**Provided data:**
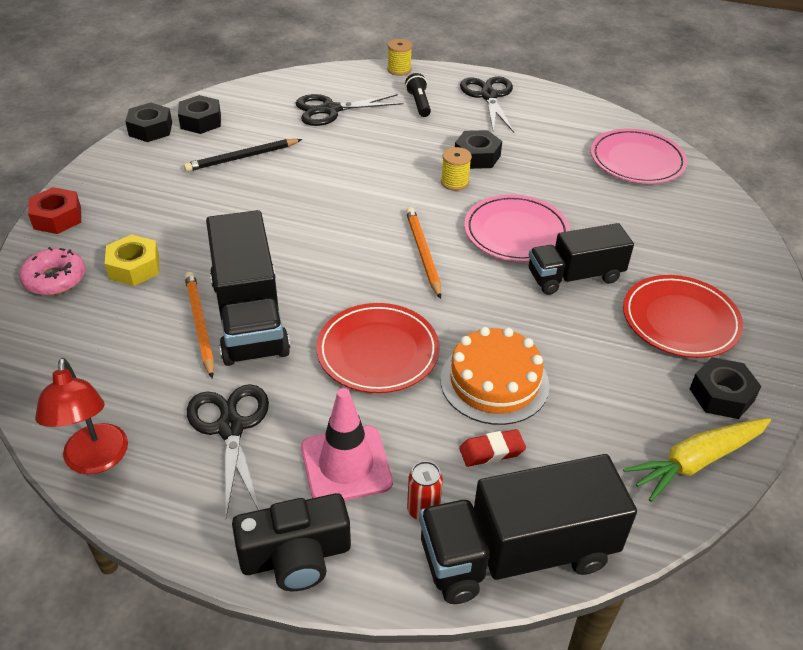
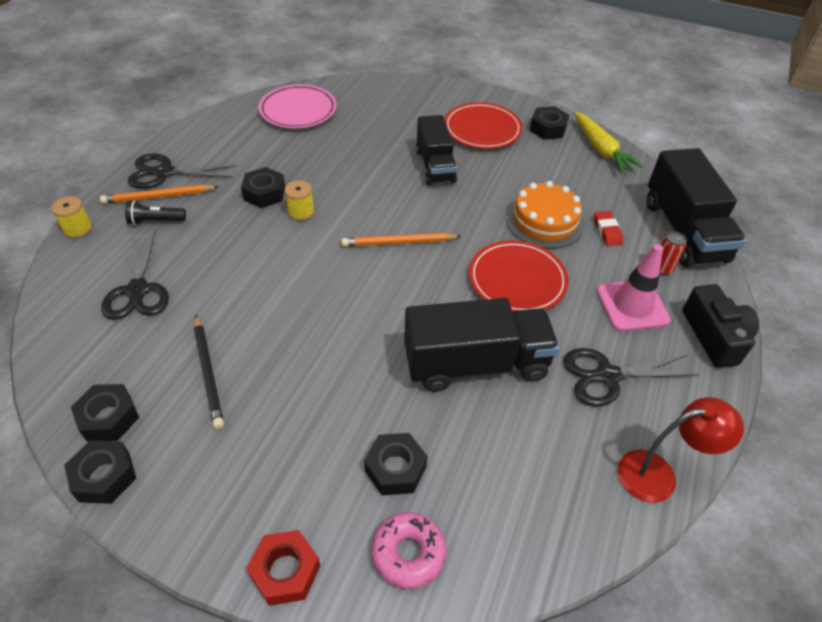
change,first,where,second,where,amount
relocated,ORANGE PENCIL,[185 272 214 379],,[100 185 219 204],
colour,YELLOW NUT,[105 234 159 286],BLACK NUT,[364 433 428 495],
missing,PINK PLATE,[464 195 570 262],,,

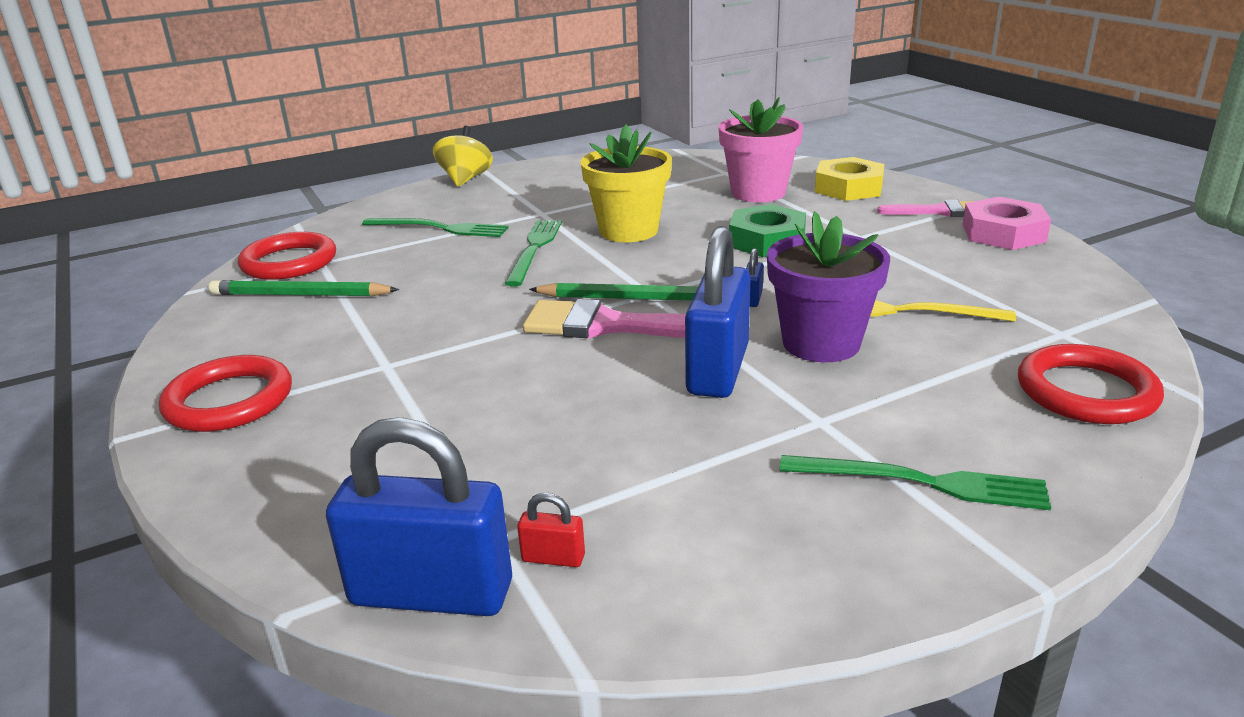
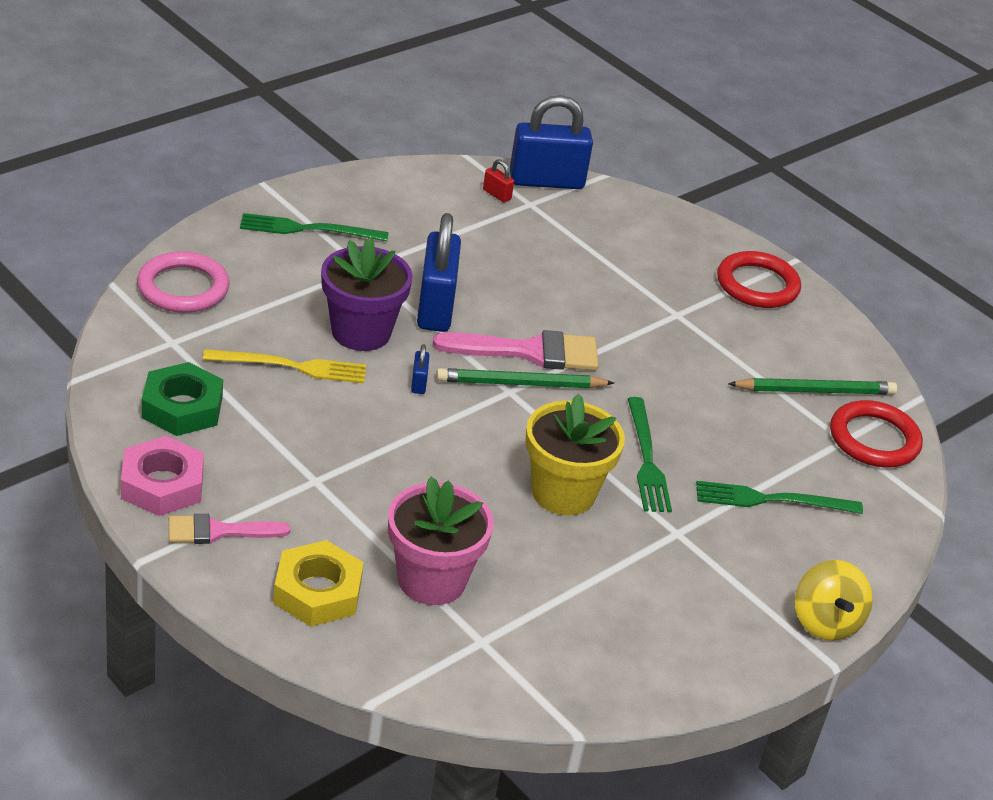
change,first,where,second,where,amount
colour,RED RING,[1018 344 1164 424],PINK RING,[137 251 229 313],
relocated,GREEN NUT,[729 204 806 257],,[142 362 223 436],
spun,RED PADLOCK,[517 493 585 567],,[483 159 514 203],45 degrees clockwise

**Task details:**
Using the records above, write out exactly the lines between the one holding "relocated,ORANGE PENCIL,[185 272" and the one holding "colour,YELLOW NUT,[105 234", inclusive; leave everything else out.

**Output:**
relocated,ORANGE PENCIL,[185 272 214 379],,[100 185 219 204],
colour,YELLOW NUT,[105 234 159 286],BLACK NUT,[364 433 428 495],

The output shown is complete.